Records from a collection
↓↓↓
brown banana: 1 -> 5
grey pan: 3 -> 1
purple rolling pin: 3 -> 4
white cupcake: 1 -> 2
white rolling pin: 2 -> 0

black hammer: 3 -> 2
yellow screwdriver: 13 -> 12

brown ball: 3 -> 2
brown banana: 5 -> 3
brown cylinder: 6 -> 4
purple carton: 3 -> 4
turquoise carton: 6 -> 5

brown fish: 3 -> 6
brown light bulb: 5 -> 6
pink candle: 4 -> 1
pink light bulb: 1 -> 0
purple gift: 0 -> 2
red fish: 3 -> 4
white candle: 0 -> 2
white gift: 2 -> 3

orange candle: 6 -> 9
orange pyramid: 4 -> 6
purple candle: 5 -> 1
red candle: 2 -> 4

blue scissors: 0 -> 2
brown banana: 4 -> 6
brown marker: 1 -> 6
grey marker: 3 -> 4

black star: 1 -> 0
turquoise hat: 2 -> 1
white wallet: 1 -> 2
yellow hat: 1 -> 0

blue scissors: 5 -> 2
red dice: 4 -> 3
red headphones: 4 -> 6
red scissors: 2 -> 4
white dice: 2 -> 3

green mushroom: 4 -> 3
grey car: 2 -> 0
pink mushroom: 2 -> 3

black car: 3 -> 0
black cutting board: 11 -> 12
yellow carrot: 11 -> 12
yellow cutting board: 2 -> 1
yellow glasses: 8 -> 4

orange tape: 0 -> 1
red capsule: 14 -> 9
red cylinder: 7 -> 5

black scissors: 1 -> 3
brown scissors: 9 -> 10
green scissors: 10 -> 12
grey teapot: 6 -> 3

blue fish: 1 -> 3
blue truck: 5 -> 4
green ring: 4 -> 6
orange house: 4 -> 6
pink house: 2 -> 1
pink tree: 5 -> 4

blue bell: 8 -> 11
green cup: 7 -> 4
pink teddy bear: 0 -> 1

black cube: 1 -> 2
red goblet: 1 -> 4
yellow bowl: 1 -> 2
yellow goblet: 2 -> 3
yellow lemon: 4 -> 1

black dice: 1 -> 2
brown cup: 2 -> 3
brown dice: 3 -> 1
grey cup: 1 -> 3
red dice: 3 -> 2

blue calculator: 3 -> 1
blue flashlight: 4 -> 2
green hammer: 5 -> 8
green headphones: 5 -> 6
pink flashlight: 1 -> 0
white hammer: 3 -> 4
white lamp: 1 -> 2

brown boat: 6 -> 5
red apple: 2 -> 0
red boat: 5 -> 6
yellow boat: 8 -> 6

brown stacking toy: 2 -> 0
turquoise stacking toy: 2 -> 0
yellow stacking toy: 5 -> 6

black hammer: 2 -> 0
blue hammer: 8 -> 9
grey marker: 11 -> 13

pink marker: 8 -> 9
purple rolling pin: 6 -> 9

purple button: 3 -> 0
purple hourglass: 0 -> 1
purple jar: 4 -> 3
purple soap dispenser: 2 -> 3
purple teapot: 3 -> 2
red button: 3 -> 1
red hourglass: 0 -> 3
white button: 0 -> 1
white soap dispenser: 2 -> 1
↑↑↑
§ Goal of the exercise
Beginning at the first line above, repeat exactly until the line containing "pink light bulb: 1 -> 0", which is included.

§ Finished exercise
brown banana: 1 -> 5
grey pan: 3 -> 1
purple rolling pin: 3 -> 4
white cupcake: 1 -> 2
white rolling pin: 2 -> 0

black hammer: 3 -> 2
yellow screwdriver: 13 -> 12

brown ball: 3 -> 2
brown banana: 5 -> 3
brown cylinder: 6 -> 4
purple carton: 3 -> 4
turquoise carton: 6 -> 5

brown fish: 3 -> 6
brown light bulb: 5 -> 6
pink candle: 4 -> 1
pink light bulb: 1 -> 0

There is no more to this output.